(TASK INPUT Opens)

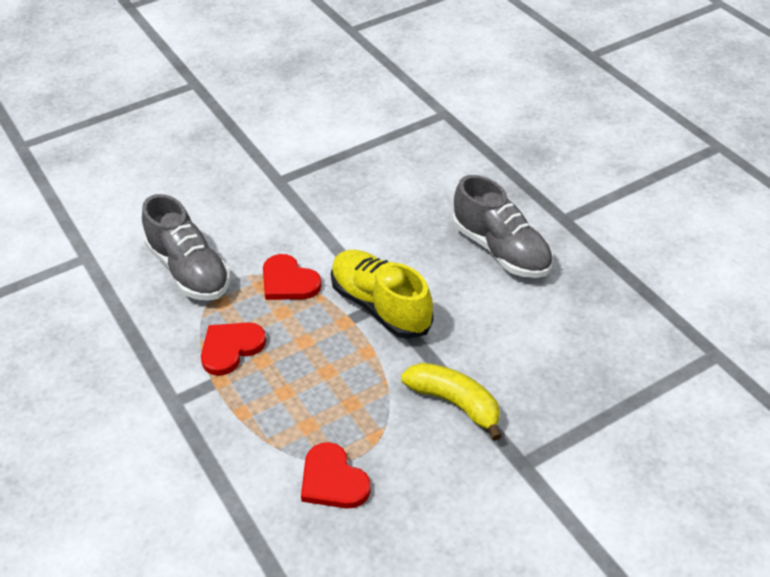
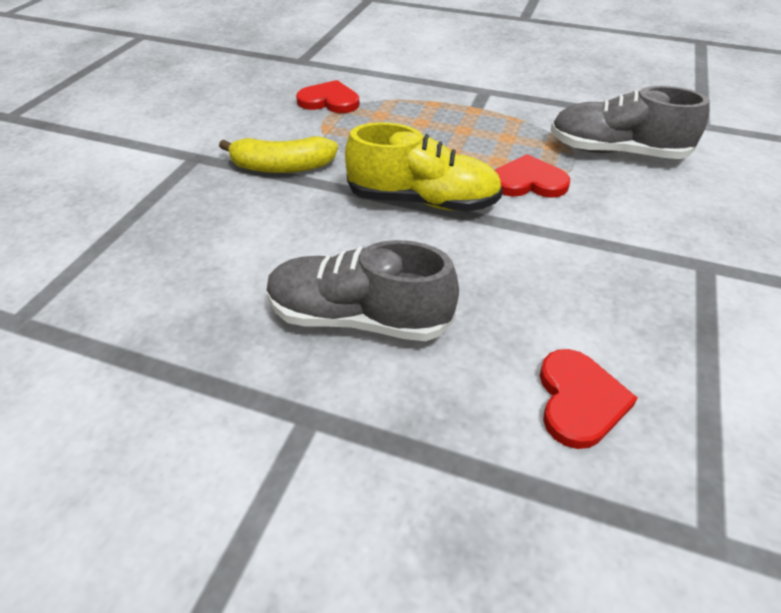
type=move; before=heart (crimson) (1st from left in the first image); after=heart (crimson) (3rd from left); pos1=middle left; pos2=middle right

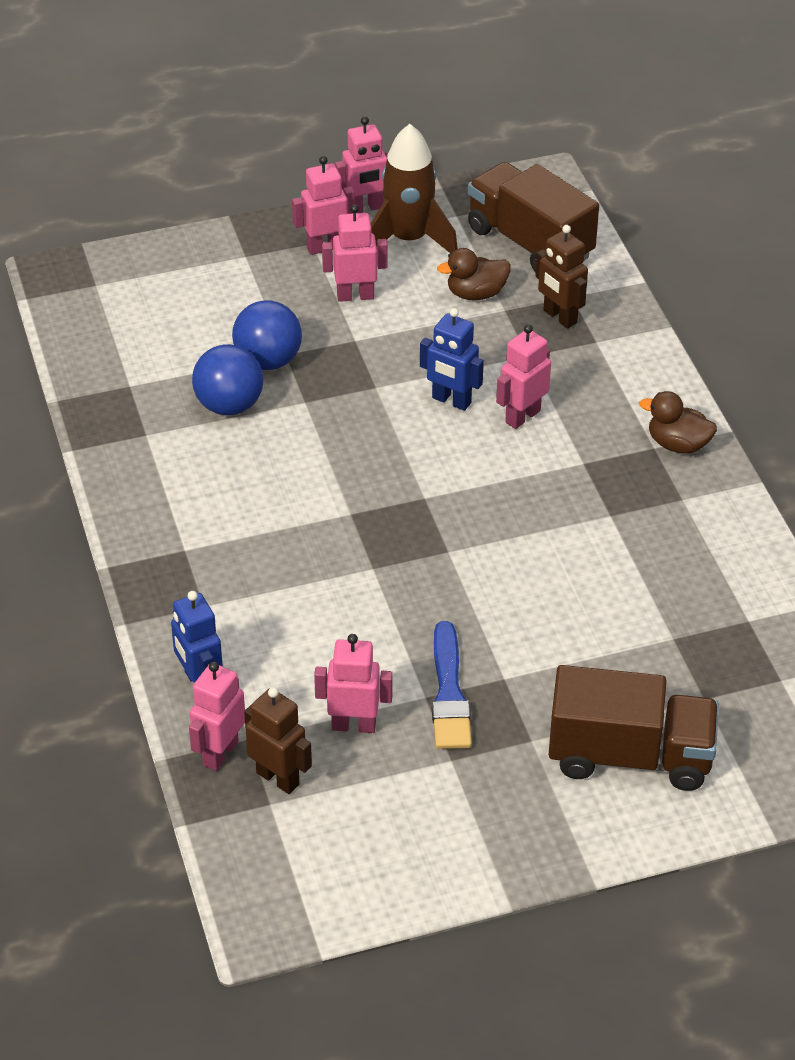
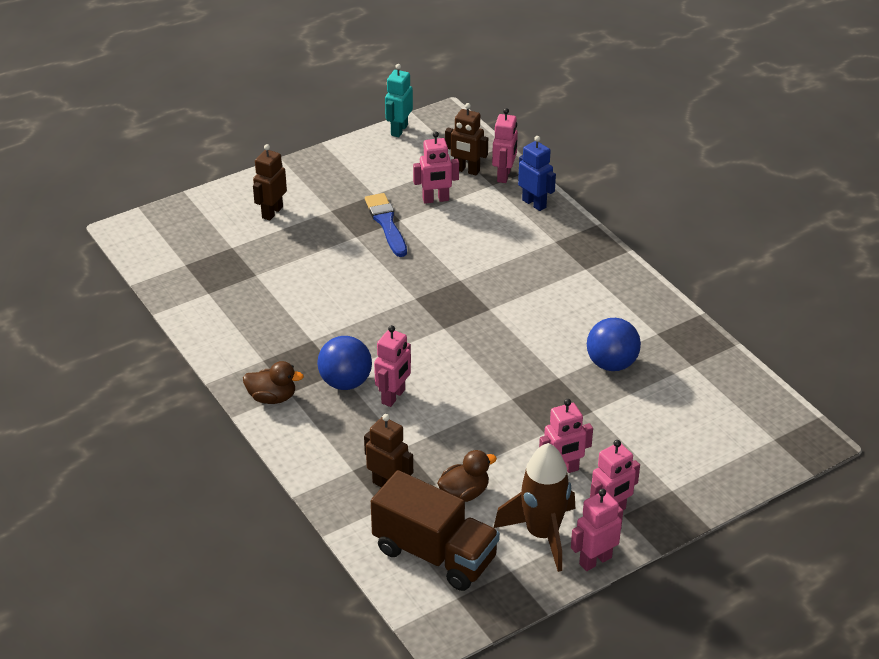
type=move; before=sphere (blue) (2nd from left in the first image); after=sphere (blue) (1st from left); pos1=top centre; pos2=centre
type=delete; before=toy robot (blue) (2nd from left); pos1=centre
type=replace; before=truck (brown) (2nd from left); after=toy robot (brown) (1st from left); pos1=bottom right; pos2=top left
type=insert; after=toy robot (aqua); pos2=top centre

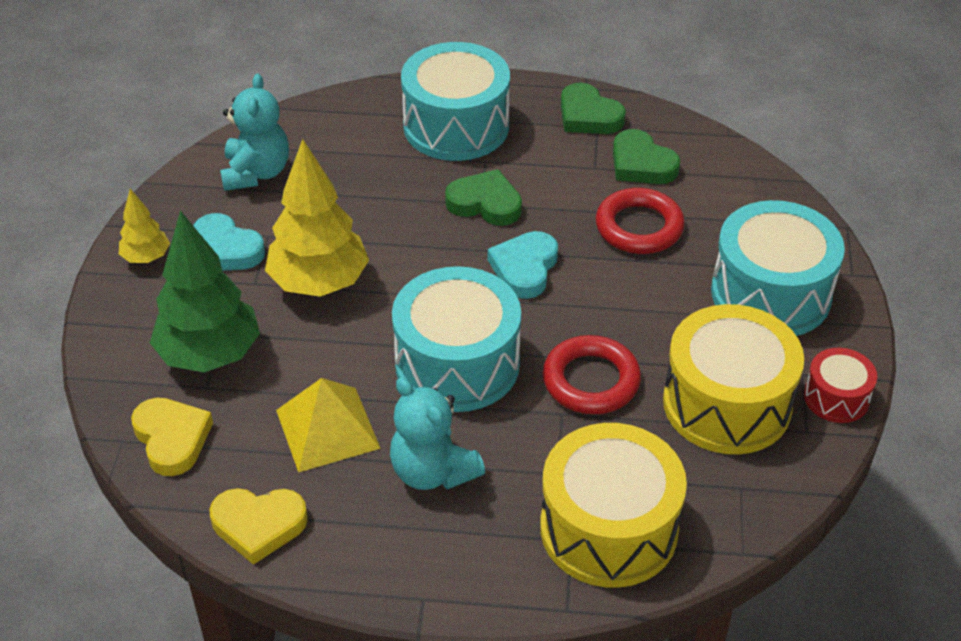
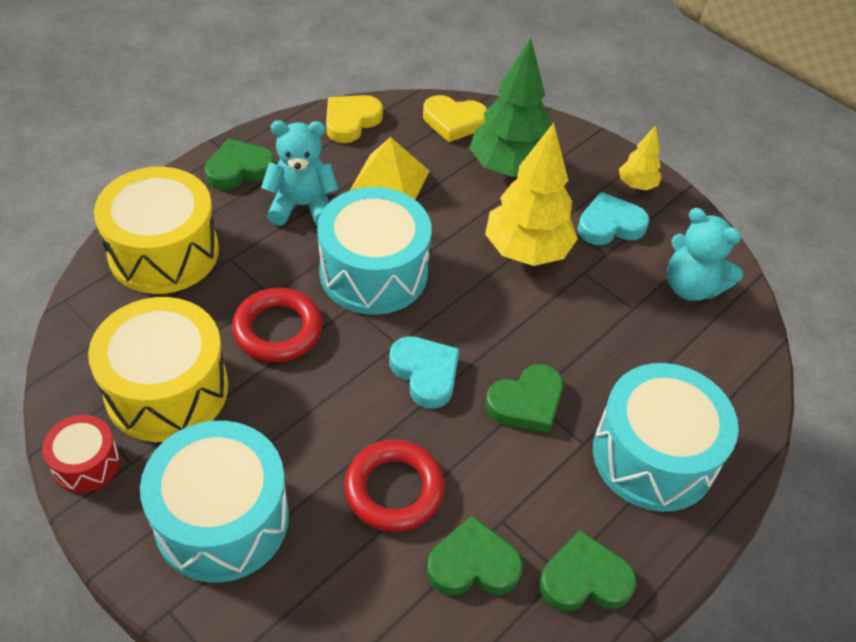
type=insert; after=heart (leaf-green) (1st from left); pos2=top left

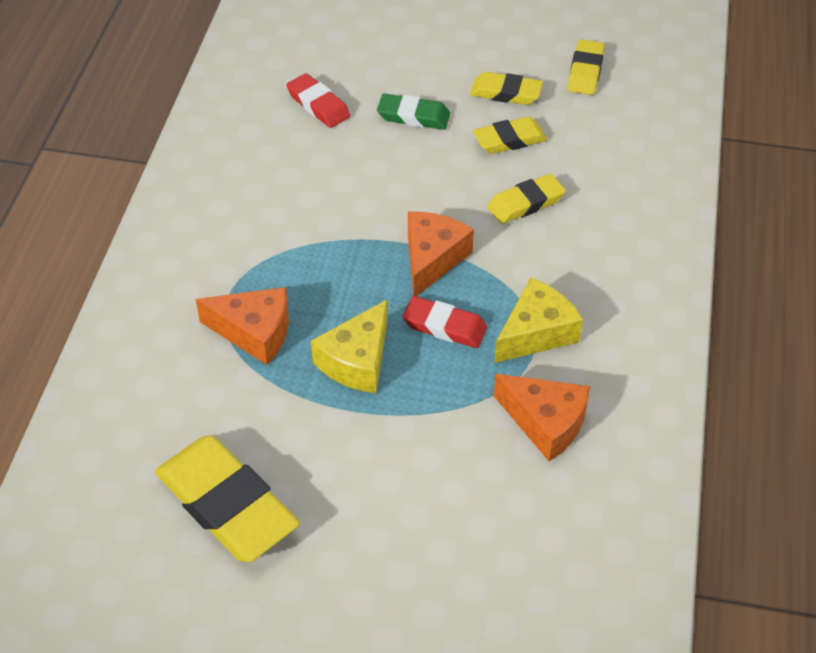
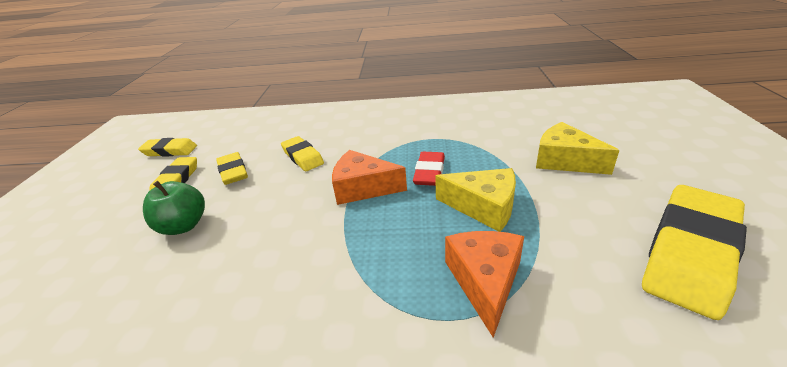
type=delete; before=pencil eraser (crimson) (1st from left); pos1=top centre
type=replace; before=pencil eraser (leaf-green); after=apple fruit (leaf-green); pos1=top centre; pos2=middle left
type=delete; before=cheese wedge (orange-coloured) (3rd from left); pos1=centre
type=move; before=cheese wedge (bright yellow) (2nd from left); pos1=centre; pos2=middle right

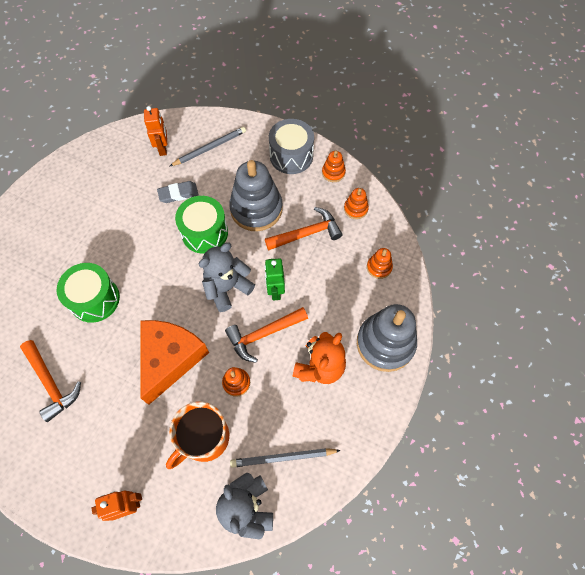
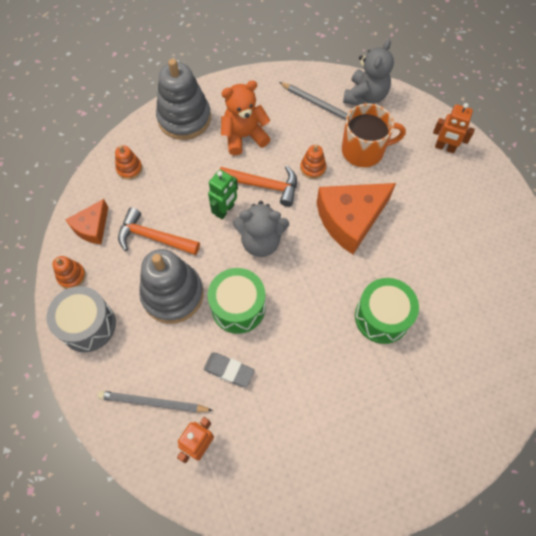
type=delete; before=claw hammer (orange-coloured) (1st from left); pos1=middle left
type=replace; before=stacking rings (orange-coloured) (3rd from left); after=cheese wedge (orange-coloured) (1st from left); pos1=centre; pos2=middle left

(TASK INPUT Closes)

§ TASK INSTRUCTIONS
If the records include pictures, omit them and transcribe everything else exactly.

§ OUTPUT OF THE EXERCISE
type=move; before=heart (crimson) (1st from left in the first image); after=heart (crimson) (3rd from left); pos1=middle left; pos2=middle right

type=move; before=sphere (blue) (2nd from left in the first image); after=sphere (blue) (1st from left); pos1=top centre; pos2=centre
type=delete; before=toy robot (blue) (2nd from left); pos1=centre
type=replace; before=truck (brown) (2nd from left); after=toy robot (brown) (1st from left); pos1=bottom right; pos2=top left
type=insert; after=toy robot (aqua); pos2=top centre

type=insert; after=heart (leaf-green) (1st from left); pos2=top left

type=delete; before=pencil eraser (crimson) (1st from left); pos1=top centre
type=replace; before=pencil eraser (leaf-green); after=apple fruit (leaf-green); pos1=top centre; pos2=middle left
type=delete; before=cheese wedge (orange-coloured) (3rd from left); pos1=centre
type=move; before=cheese wedge (bright yellow) (2nd from left); pos1=centre; pos2=middle right

type=delete; before=claw hammer (orange-coloured) (1st from left); pos1=middle left
type=replace; before=stacking rings (orange-coloured) (3rd from left); after=cheese wedge (orange-coloured) (1st from left); pos1=centre; pos2=middle left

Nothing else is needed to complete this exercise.